* Exercise description: Reproduce the records below word for word, leaving out the pictures.

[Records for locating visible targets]

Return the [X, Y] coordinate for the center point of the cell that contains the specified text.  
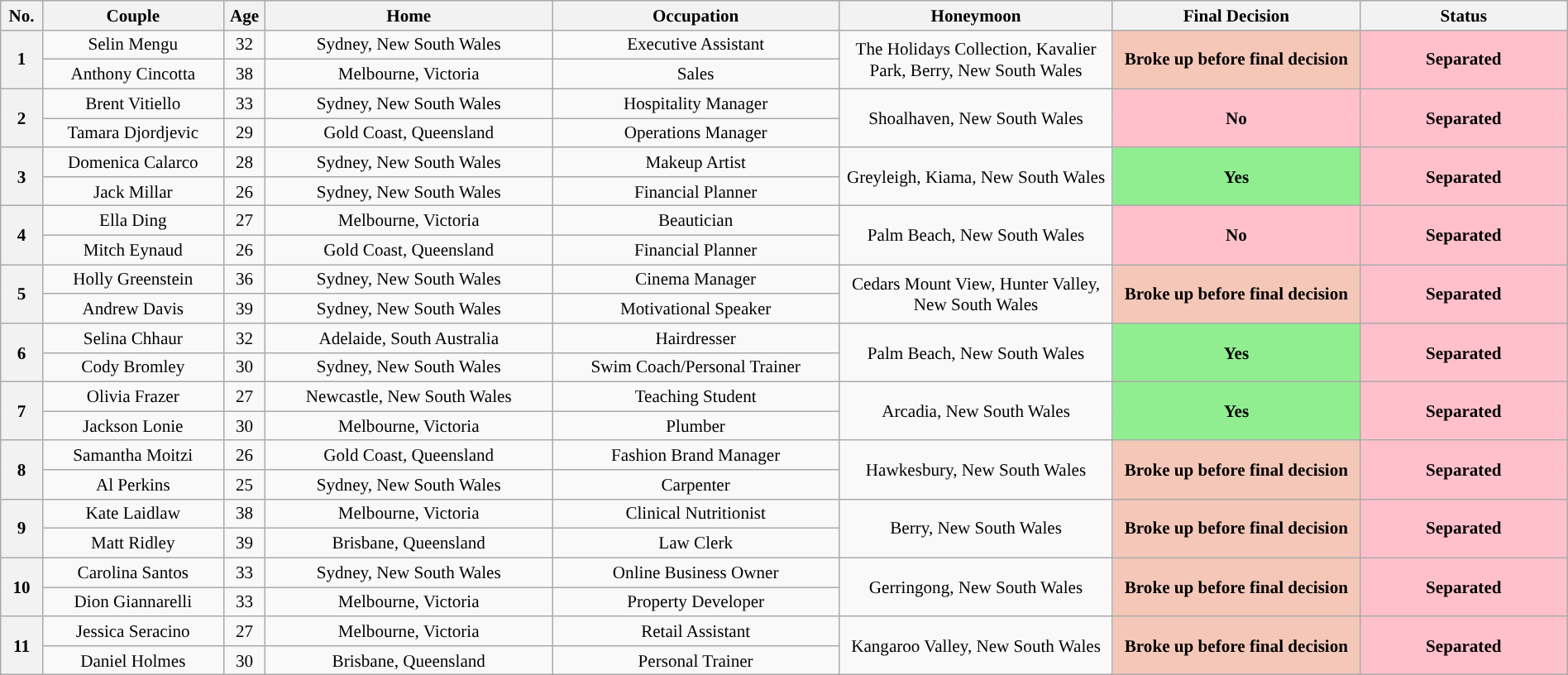
The Holidays Collection, Kavalier Park, Berry, New South Wales [976, 60]
Selina Chhaur [132, 337]
Couple [132, 15]
Cinema Manager [696, 280]
Fashion Brand Manager [696, 455]
Adelaide, South Australia [409, 337]
Domenica Calarco [132, 162]
Carolina Santos [132, 572]
Carpenter [696, 485]
4 [22, 235]
Olivia Frazer [132, 397]
Gerringong, New South Wales [976, 587]
Al Perkins [132, 485]
Newcastle, New South Wales [409, 397]
9 [22, 528]
28 [245, 162]
Online Business Owner [696, 572]
Greyleigh, Kiama, New South Wales [976, 177]
Teaching Student [696, 397]
7 [22, 412]
Kate Laidlaw [132, 513]
Berry, New South Wales [976, 528]
Operations Manager [696, 132]
Samantha Moitzi [132, 455]
Occupation [696, 15]
Mitch Eynaud [132, 250]
Cody Bromley [132, 367]
Daniel Holmes [132, 660]
2 [22, 117]
Shoalhaven, New South Wales [976, 117]
No. [22, 15]
Beautician [696, 220]
11 [22, 645]
Selin Mengu [132, 45]
Retail Assistant [696, 630]
Property Developer [696, 602]
Status [1464, 15]
Andrew Davis [132, 308]
Kangaroo Valley, New South Wales [976, 645]
Sales [696, 74]
3 [22, 177]
Home [409, 15]
Jackson Lonie [132, 425]
Honeymoon [976, 15]
Personal Trainer [696, 660]
Anthony Cincotta [132, 74]
Age [245, 15]
10 [22, 587]
Brent Vitiello [132, 103]
Arcadia, New South Wales [976, 412]
Hairdresser [696, 337]
Makeup Artist [696, 162]
Tamara Djordjevic [132, 132]
Matt Ridley [132, 543]
1 [22, 60]
25 [245, 485]
Executive Assistant [696, 45]
Holly Greenstein [132, 280]
Motivational Speaker [696, 308]
Plumber [696, 425]
Jack Millar [132, 190]
Ella Ding [132, 220]
Clinical Nutritionist [696, 513]
Hawkesbury, New South Wales [976, 470]
Final Decision [1236, 15]
29 [245, 132]
Jessica Seracino [132, 630]
6 [22, 352]
Swim Coach/Personal Trainer [696, 367]
5 [22, 294]
Dion Giannarelli [132, 602]
Hospitality Manager [696, 103]
Law Clerk [696, 543]
36 [245, 280]
8 [22, 470]
Cedars Mount View, Hunter Valley, New South Wales [976, 294]
Provide the [x, y] coordinate of the cell's center where the given text is located.  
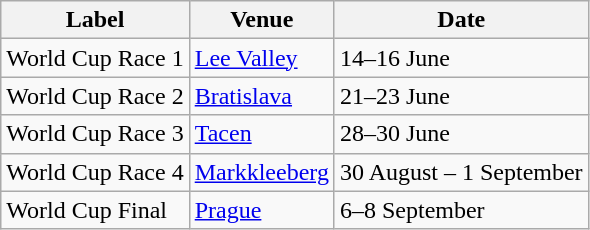
Lee Valley [262, 58]
World Cup Final [95, 210]
6–8 September [461, 210]
World Cup Race 3 [95, 134]
21–23 June [461, 96]
Venue [262, 20]
Prague [262, 210]
World Cup Race 4 [95, 172]
Tacen [262, 134]
14–16 June [461, 58]
28–30 June [461, 134]
World Cup Race 2 [95, 96]
30 August – 1 September [461, 172]
Markkleeberg [262, 172]
Date [461, 20]
Label [95, 20]
Bratislava [262, 96]
World Cup Race 1 [95, 58]
Extract the (X, Y) coordinate from the center of the cell holding the provided text.  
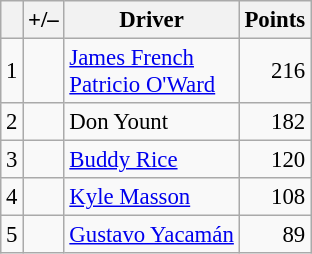
5 (12, 235)
Points (274, 20)
Kyle Masson (152, 197)
Gustavo Yacamán (152, 235)
182 (274, 122)
Driver (152, 20)
James French Patricio O'Ward (152, 72)
120 (274, 160)
3 (12, 160)
216 (274, 72)
89 (274, 235)
2 (12, 122)
108 (274, 197)
Buddy Rice (152, 160)
4 (12, 197)
Don Yount (152, 122)
1 (12, 72)
+/– (44, 20)
Determine the [x, y] coordinate at the center of the cell enclosing the given text.  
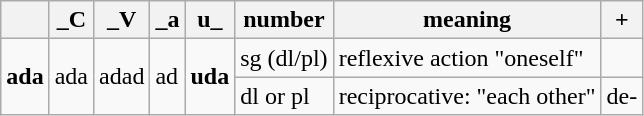
+ [622, 20]
de- [622, 96]
reciprocative: "each other" [467, 96]
number [284, 20]
u_ [210, 20]
dl or pl [284, 96]
_V [122, 20]
_C [71, 20]
reflexive action "oneself" [467, 58]
sg (dl/pl) [284, 58]
uda [210, 77]
meaning [467, 20]
adad [122, 77]
_a [168, 20]
ad [168, 77]
Provide the [x, y] coordinate of the cell's center where the given text is located.  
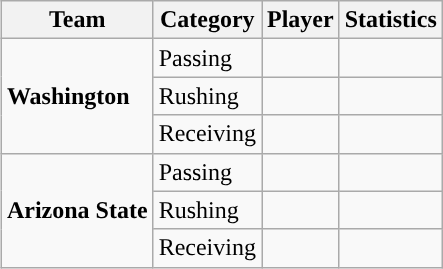
Team [77, 20]
Washington [77, 96]
Arizona State [77, 210]
Player [301, 20]
Statistics [390, 20]
Category [207, 20]
Capture the cell that displays the provided text and extract its [X, Y] central coordinate. 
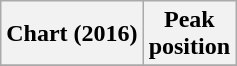
Chart (2016) [72, 34]
Peakposition [189, 34]
Scan for the cell matching the given text and deliver its [x, y] coordinate at center. 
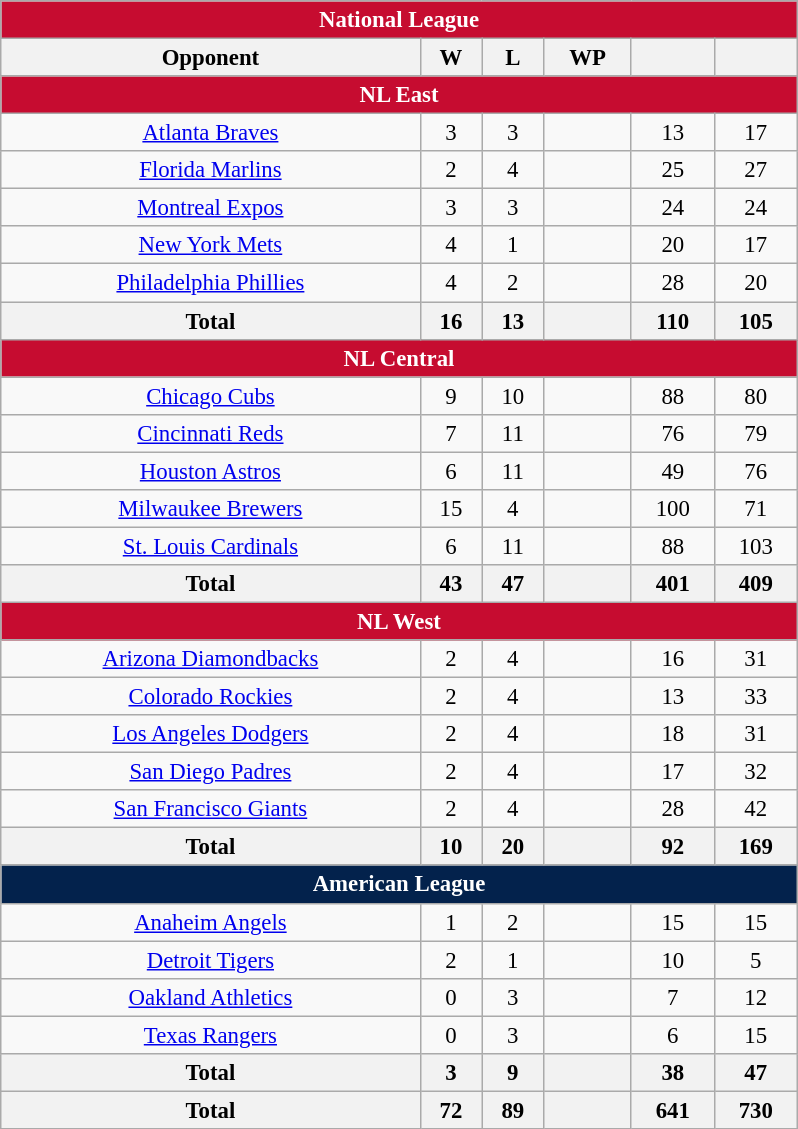
103 [756, 546]
Texas Rangers [210, 1035]
27 [756, 170]
110 [672, 321]
92 [672, 847]
Milwaukee Brewers [210, 508]
W [451, 57]
Houston Astros [210, 471]
Cincinnati Reds [210, 433]
18 [672, 734]
L [513, 57]
Atlanta Braves [210, 133]
San Diego Padres [210, 772]
38 [672, 1072]
American League [399, 884]
49 [672, 471]
New York Mets [210, 245]
5 [756, 960]
Arizona Diamondbacks [210, 659]
Oakland Athletics [210, 997]
NL East [399, 95]
NL West [399, 621]
42 [756, 809]
89 [513, 1110]
Detroit Tigers [210, 960]
33 [756, 696]
641 [672, 1110]
Florida Marlins [210, 170]
Colorado Rockies [210, 696]
25 [672, 170]
Philadelphia Phillies [210, 283]
Chicago Cubs [210, 396]
San Francisco Giants [210, 809]
NL Central [399, 358]
71 [756, 508]
12 [756, 997]
Los Angeles Dodgers [210, 734]
80 [756, 396]
Anaheim Angels [210, 922]
100 [672, 508]
WP [588, 57]
79 [756, 433]
169 [756, 847]
St. Louis Cardinals [210, 546]
730 [756, 1110]
72 [451, 1110]
105 [756, 321]
409 [756, 584]
32 [756, 772]
Opponent [210, 57]
401 [672, 584]
Montreal Expos [210, 208]
43 [451, 584]
National League [399, 20]
Output the (X, Y) coordinate of the center of the cell containing the given text.  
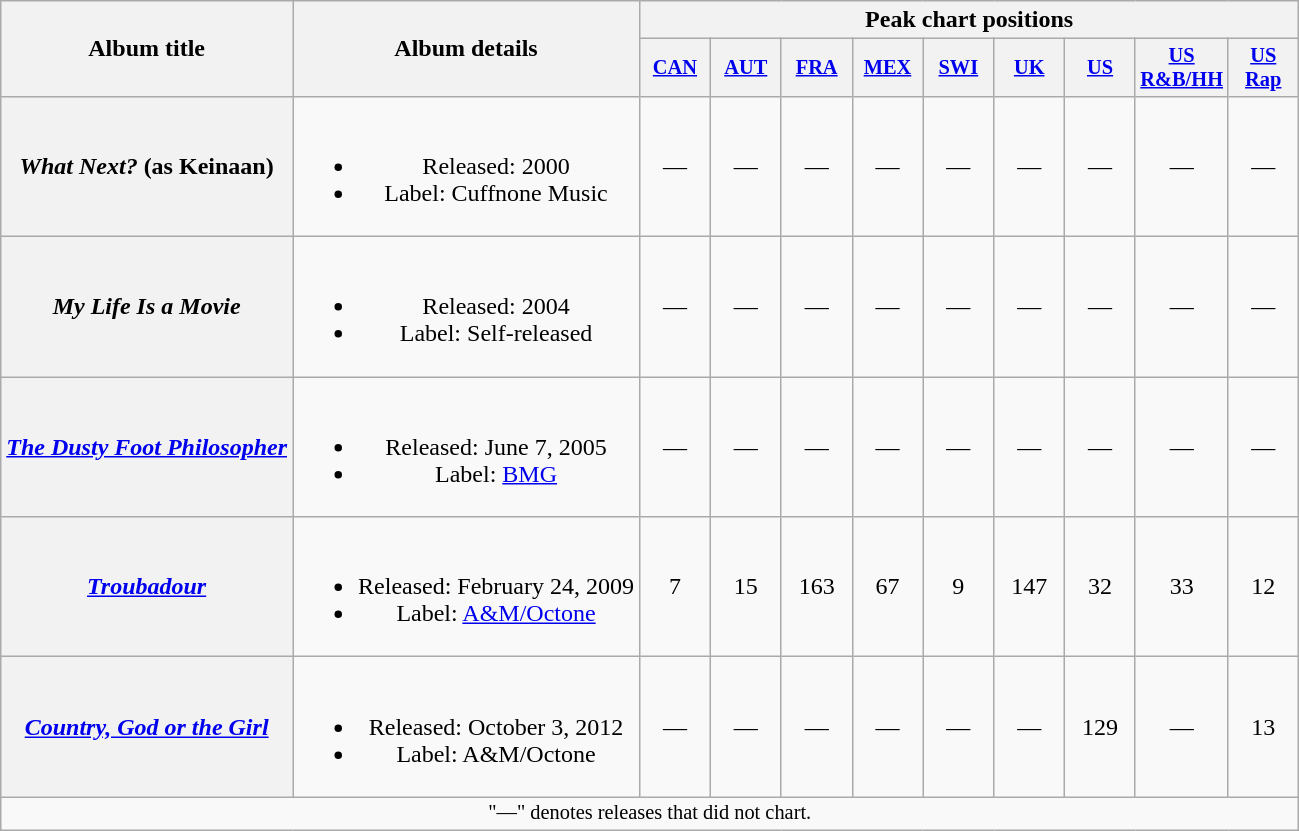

* Task result:
Return the [X, Y] coordinate for the center point of the cell that contains the specified text.  
The Holidays Collection, Kavalier Park, Berry, New South Wales [976, 60]
Selina Chhaur [132, 337]
Couple [132, 15]
Cinema Manager [696, 280]
Fashion Brand Manager [696, 455]
Adelaide, South Australia [409, 337]
Domenica Calarco [132, 162]
Carolina Santos [132, 572]
Carpenter [696, 485]
4 [22, 235]
Olivia Frazer [132, 397]
Gerringong, New South Wales [976, 587]
Al Perkins [132, 485]
Newcastle, New South Wales [409, 397]
9 [22, 528]
28 [245, 162]
Online Business Owner [696, 572]
Greyleigh, Kiama, New South Wales [976, 177]
Teaching Student [696, 397]
7 [22, 412]
Kate Laidlaw [132, 513]
Berry, New South Wales [976, 528]
Operations Manager [696, 132]
Samantha Moitzi [132, 455]
Occupation [696, 15]
Mitch Eynaud [132, 250]
Cody Bromley [132, 367]
Daniel Holmes [132, 660]
2 [22, 117]
Shoalhaven, New South Wales [976, 117]
No. [22, 15]
Beautician [696, 220]
11 [22, 645]
Selin Mengu [132, 45]
Retail Assistant [696, 630]
Property Developer [696, 602]
Status [1464, 15]
Andrew Davis [132, 308]
Kangaroo Valley, New South Wales [976, 645]
Sales [696, 74]
3 [22, 177]
Home [409, 15]
Jackson Lonie [132, 425]
Honeymoon [976, 15]
Personal Trainer [696, 660]
Anthony Cincotta [132, 74]
Age [245, 15]
10 [22, 587]
Brent Vitiello [132, 103]
Arcadia, New South Wales [976, 412]
Hairdresser [696, 337]
Makeup Artist [696, 162]
Tamara Djordjevic [132, 132]
Matt Ridley [132, 543]
1 [22, 60]
25 [245, 485]
Executive Assistant [696, 45]
Holly Greenstein [132, 280]
Motivational Speaker [696, 308]
Plumber [696, 425]
Jack Millar [132, 190]
Ella Ding [132, 220]
Clinical Nutritionist [696, 513]
Hawkesbury, New South Wales [976, 470]
Final Decision [1236, 15]
29 [245, 132]
Jessica Seracino [132, 630]
6 [22, 352]
Swim Coach/Personal Trainer [696, 367]
5 [22, 294]
Dion Giannarelli [132, 602]
Hospitality Manager [696, 103]
Law Clerk [696, 543]
36 [245, 280]
8 [22, 470]
Cedars Mount View, Hunter Valley, New South Wales [976, 294]
Provide the [x, y] coordinate of the cell's center where the given text is located.  
Lee Valley [262, 58]
World Cup Final [95, 210]
6–8 September [461, 210]
World Cup Race 3 [95, 134]
21–23 June [461, 96]
Venue [262, 20]
Prague [262, 210]
World Cup Race 4 [95, 172]
Tacen [262, 134]
14–16 June [461, 58]
28–30 June [461, 134]
World Cup Race 2 [95, 96]
30 August – 1 September [461, 172]
Markkleeberg [262, 172]
Date [461, 20]
Label [95, 20]
Bratislava [262, 96]
World Cup Race 1 [95, 58]
Extract the (X, Y) coordinate from the center of the cell holding the provided text.  
5 (12, 235)
Points (274, 20)
Kyle Masson (152, 197)
Gustavo Yacamán (152, 235)
182 (274, 122)
Driver (152, 20)
James French Patricio O'Ward (152, 72)
120 (274, 160)
3 (12, 160)
216 (274, 72)
89 (274, 235)
2 (12, 122)
108 (274, 197)
Buddy Rice (152, 160)
4 (12, 197)
Don Yount (152, 122)
1 (12, 72)
+/– (44, 20)
Determine the [x, y] coordinate at the center of the cell enclosing the given text.  
+ [622, 20]
de- [622, 96]
reciprocative: "each other" [467, 96]
number [284, 20]
u_ [210, 20]
dl or pl [284, 96]
_V [122, 20]
_C [71, 20]
reflexive action "oneself" [467, 58]
sg (dl/pl) [284, 58]
uda [210, 77]
meaning [467, 20]
adad [122, 77]
_a [168, 20]
ad [168, 77]
Provide the [x, y] coordinate of the cell's center where the given text is located.  
Team [77, 20]
Washington [77, 96]
Arizona State [77, 210]
Player [301, 20]
Statistics [390, 20]
Category [207, 20]
Capture the cell that displays the provided text and extract its [X, Y] central coordinate. 
Chart (2016) [72, 34]
Peakposition [189, 34]
Scan for the cell matching the given text and deliver its [x, y] coordinate at center. 
103 [756, 546]
Texas Rangers [210, 1035]
27 [756, 170]
110 [672, 321]
92 [672, 847]
Milwaukee Brewers [210, 508]
W [451, 57]
Houston Astros [210, 471]
Cincinnati Reds [210, 433]
18 [672, 734]
L [513, 57]
Atlanta Braves [210, 133]
San Diego Padres [210, 772]
38 [672, 1072]
American League [399, 884]
49 [672, 471]
New York Mets [210, 245]
5 [756, 960]
Arizona Diamondbacks [210, 659]
Oakland Athletics [210, 997]
NL East [399, 95]
NL West [399, 621]
42 [756, 809]
89 [513, 1110]
Detroit Tigers [210, 960]
33 [756, 696]
641 [672, 1110]
Florida Marlins [210, 170]
Colorado Rockies [210, 696]
25 [672, 170]
Philadelphia Phillies [210, 283]
Chicago Cubs [210, 396]
San Francisco Giants [210, 809]
NL Central [399, 358]
71 [756, 508]
12 [756, 997]
Los Angeles Dodgers [210, 734]
80 [756, 396]
Anaheim Angels [210, 922]
100 [672, 508]
WP [588, 57]
79 [756, 433]
169 [756, 847]
St. Louis Cardinals [210, 546]
730 [756, 1110]
72 [451, 1110]
105 [756, 321]
409 [756, 584]
32 [756, 772]
Opponent [210, 57]
401 [672, 584]
Montreal Expos [210, 208]
43 [451, 584]
National League [399, 20]
Output the (X, Y) coordinate of the center of the cell containing the given text.  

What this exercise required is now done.